== EXERCISE INSTRUCTIONS ==
Print all the data below exactly, without images.

-- RECORDS SHOWN follows --

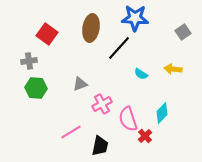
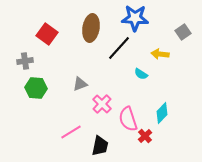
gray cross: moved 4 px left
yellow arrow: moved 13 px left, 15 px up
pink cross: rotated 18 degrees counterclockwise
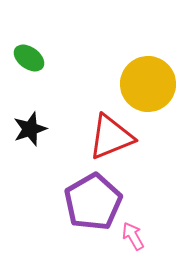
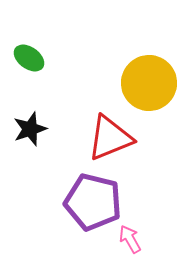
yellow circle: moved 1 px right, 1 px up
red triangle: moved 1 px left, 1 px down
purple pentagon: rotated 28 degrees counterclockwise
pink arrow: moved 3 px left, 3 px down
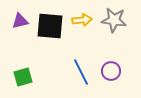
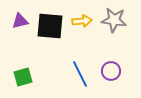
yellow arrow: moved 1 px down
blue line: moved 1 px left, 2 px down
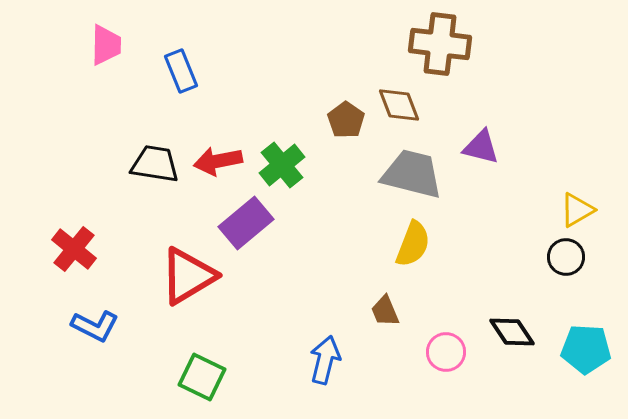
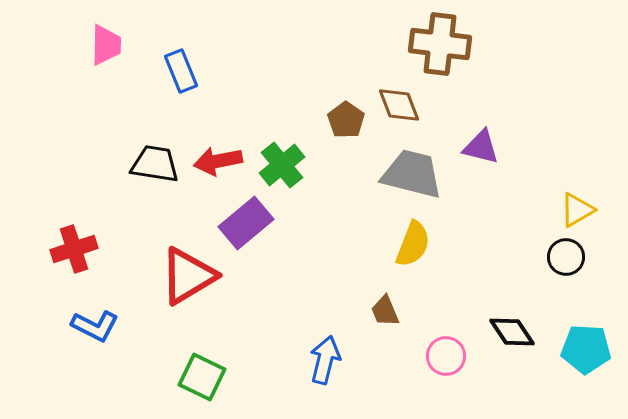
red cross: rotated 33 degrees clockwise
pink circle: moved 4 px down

-- RECORDS SHOWN concluded --

== WRITTEN SOLUTION ==
gray cross: moved 4 px left
yellow arrow: moved 13 px left, 15 px up
pink cross: rotated 18 degrees counterclockwise
yellow circle: moved 1 px right, 1 px up
red triangle: moved 1 px left, 1 px down
purple pentagon: rotated 28 degrees counterclockwise
pink arrow: moved 3 px left, 3 px down
yellow arrow: moved 1 px down
blue line: moved 1 px left, 2 px down
red cross: rotated 33 degrees clockwise
pink circle: moved 4 px down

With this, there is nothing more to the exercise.